Requirement ->
Find all lines with the word "minus" in the material, then copy them.

◆ ◆ ◆ ◆

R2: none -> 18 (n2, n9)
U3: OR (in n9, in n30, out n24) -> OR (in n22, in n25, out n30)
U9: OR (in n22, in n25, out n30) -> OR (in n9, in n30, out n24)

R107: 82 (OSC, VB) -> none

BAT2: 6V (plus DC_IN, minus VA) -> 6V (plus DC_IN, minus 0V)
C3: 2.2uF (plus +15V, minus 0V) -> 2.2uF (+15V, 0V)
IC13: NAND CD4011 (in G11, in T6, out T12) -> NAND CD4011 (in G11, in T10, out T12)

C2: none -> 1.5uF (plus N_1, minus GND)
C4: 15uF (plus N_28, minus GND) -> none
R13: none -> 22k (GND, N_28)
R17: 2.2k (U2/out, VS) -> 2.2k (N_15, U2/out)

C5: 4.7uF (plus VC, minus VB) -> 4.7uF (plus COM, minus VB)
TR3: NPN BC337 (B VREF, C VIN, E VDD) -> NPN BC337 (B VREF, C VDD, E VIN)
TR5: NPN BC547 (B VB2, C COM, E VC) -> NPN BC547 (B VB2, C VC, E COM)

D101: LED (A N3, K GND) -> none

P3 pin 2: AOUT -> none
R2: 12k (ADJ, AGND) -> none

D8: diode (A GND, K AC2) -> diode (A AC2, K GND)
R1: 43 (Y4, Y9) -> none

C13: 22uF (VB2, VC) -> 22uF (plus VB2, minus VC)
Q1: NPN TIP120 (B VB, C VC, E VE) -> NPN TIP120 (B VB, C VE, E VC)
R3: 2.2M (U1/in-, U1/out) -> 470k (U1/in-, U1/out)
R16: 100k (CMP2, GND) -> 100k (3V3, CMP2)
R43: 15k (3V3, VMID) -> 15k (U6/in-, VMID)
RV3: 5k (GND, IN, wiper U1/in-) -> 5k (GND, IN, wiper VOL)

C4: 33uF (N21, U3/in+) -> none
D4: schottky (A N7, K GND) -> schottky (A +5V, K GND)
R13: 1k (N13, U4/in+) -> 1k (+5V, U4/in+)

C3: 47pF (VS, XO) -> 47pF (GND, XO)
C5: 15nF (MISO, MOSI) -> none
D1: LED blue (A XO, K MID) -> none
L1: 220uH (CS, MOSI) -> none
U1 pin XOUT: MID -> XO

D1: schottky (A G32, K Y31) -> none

◆ ◆ ◆ ◆

Response below ->
BAT2: 6V (plus DC_IN, minus VA) -> 6V (plus DC_IN, minus 0V)
C3: 2.2uF (plus +15V, minus 0V) -> 2.2uF (+15V, 0V)
C2: none -> 1.5uF (plus N_1, minus GND)
C4: 15uF (plus N_28, minus GND) -> none
C5: 4.7uF (plus VC, minus VB) -> 4.7uF (plus COM, minus VB)
C13: 22uF (VB2, VC) -> 22uF (plus VB2, minus VC)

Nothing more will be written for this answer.